WHAT THE EXERCISE ASKS: Would you transcribe only the lines below, from the one containing "white camera: 2 -> 1" through the end of the material, exactly and with no pictures?

+++++

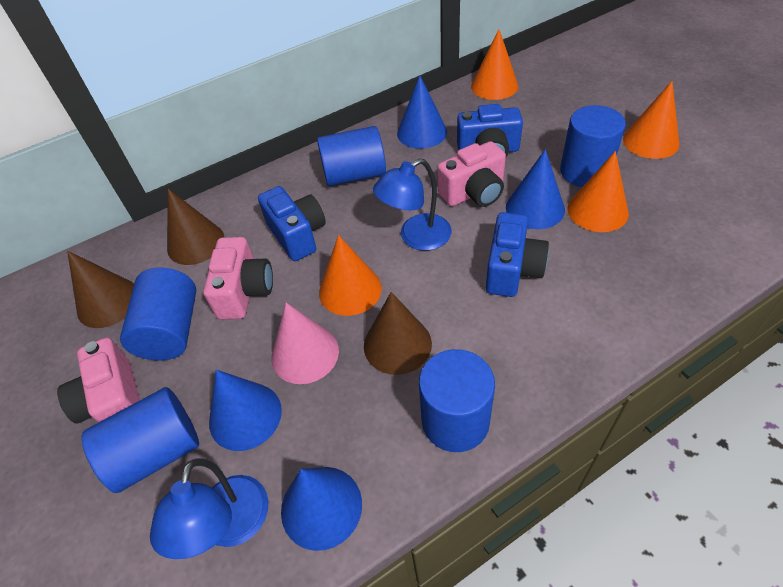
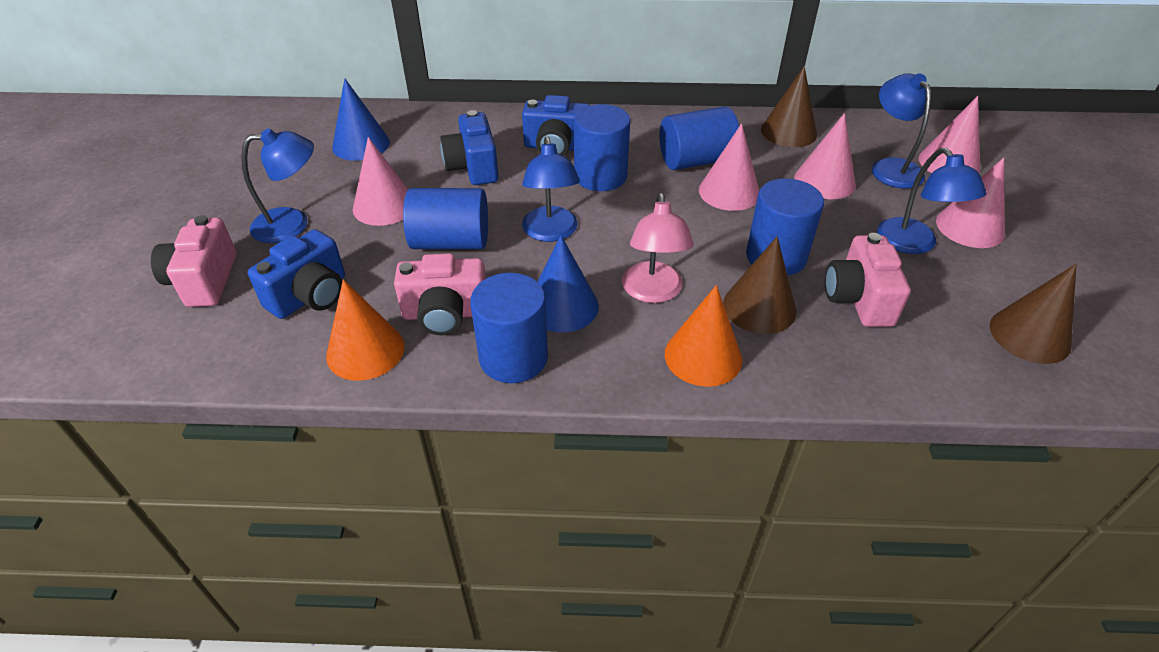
blue cone: 4 -> 2
blue lamp: 2 -> 4
orange cone: 4 -> 2
pink cone: 1 -> 5
pink lamp: 0 -> 1

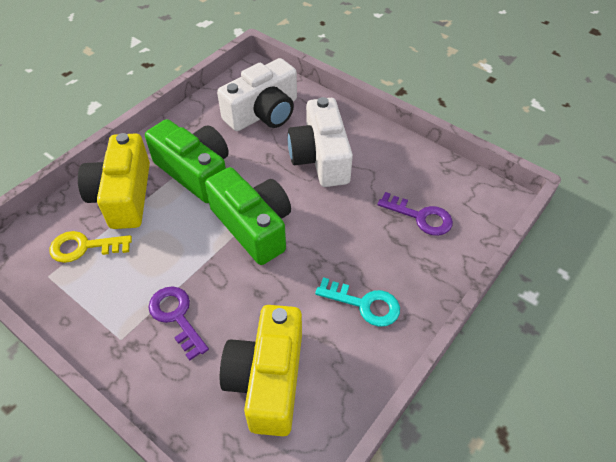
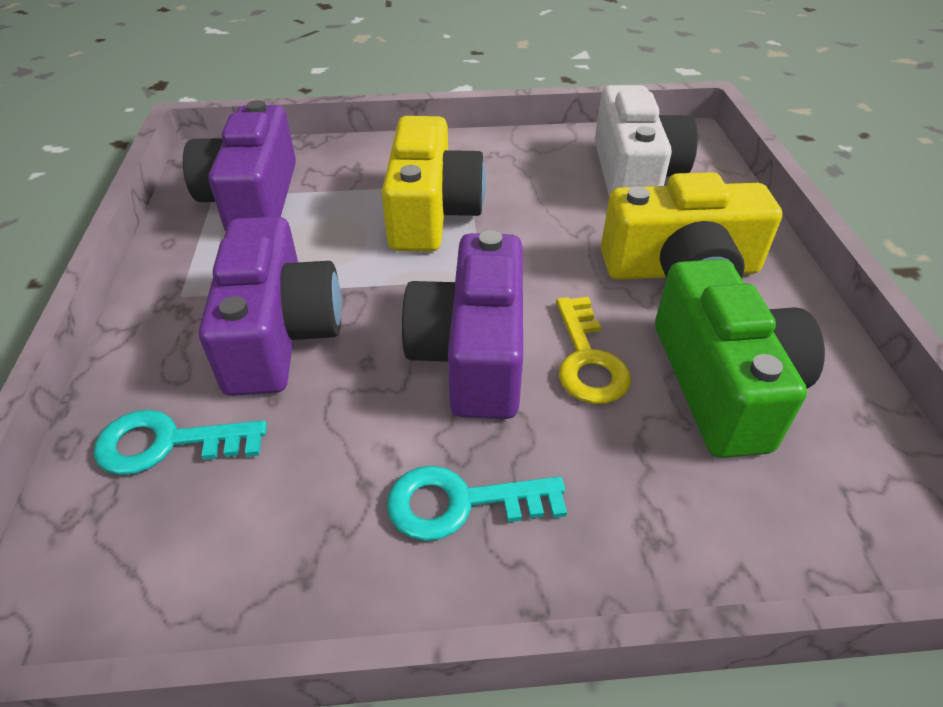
green camera: 2 -> 1
purple camera: 0 -> 3
purple key: 2 -> 0
turquoise key: 1 -> 2
white camera: 2 -> 1

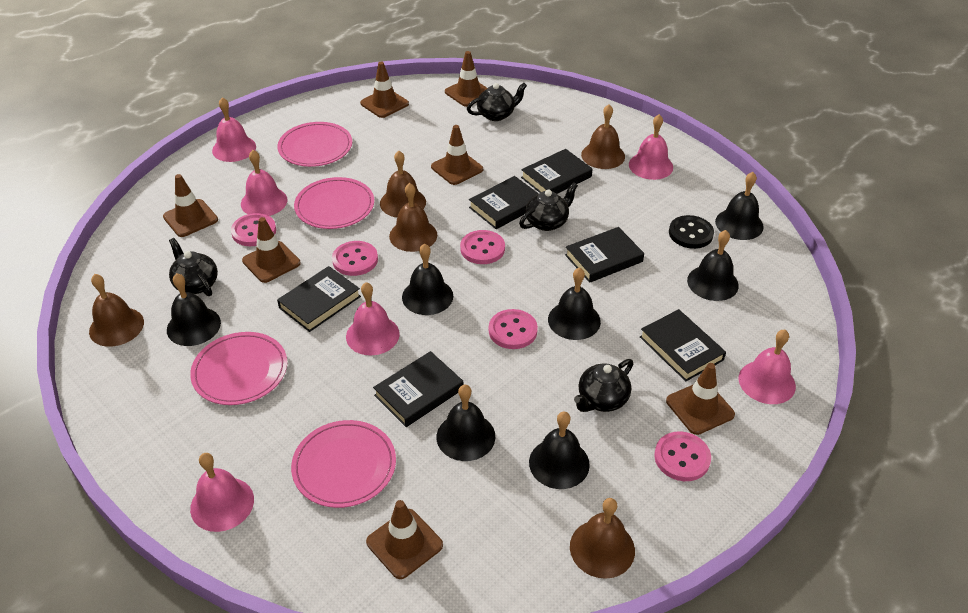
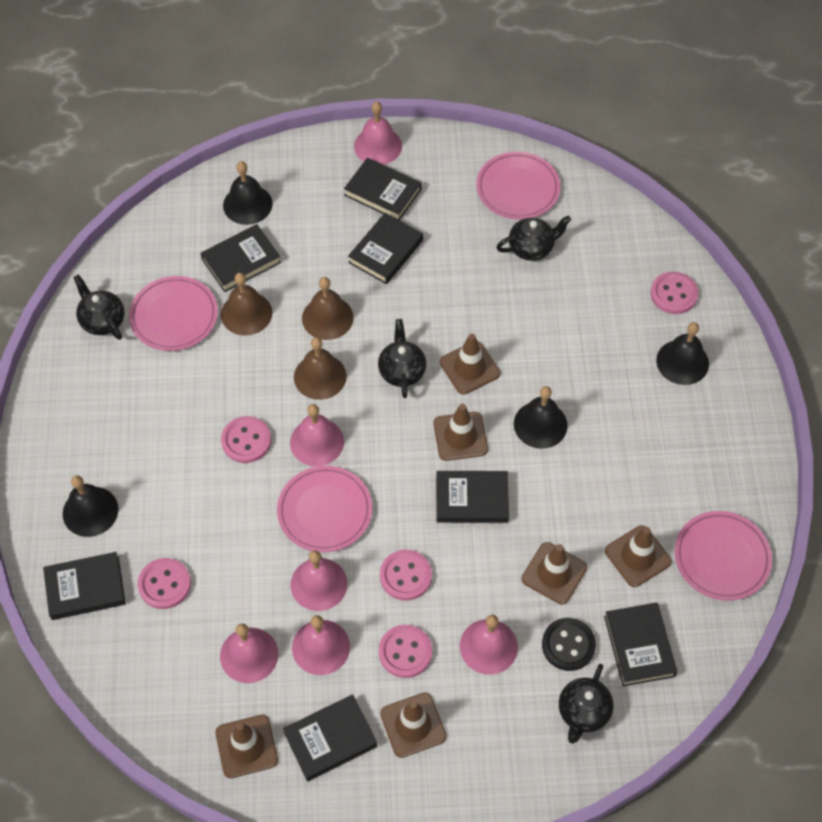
black bell: 7 -> 4
black book: 6 -> 7
brown bell: 5 -> 3
brown traffic cone: 7 -> 6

+++++

RESPONSE:
white camera: 2 -> 1

black bell: 7 -> 4
black book: 6 -> 7
brown bell: 5 -> 3
brown traffic cone: 7 -> 6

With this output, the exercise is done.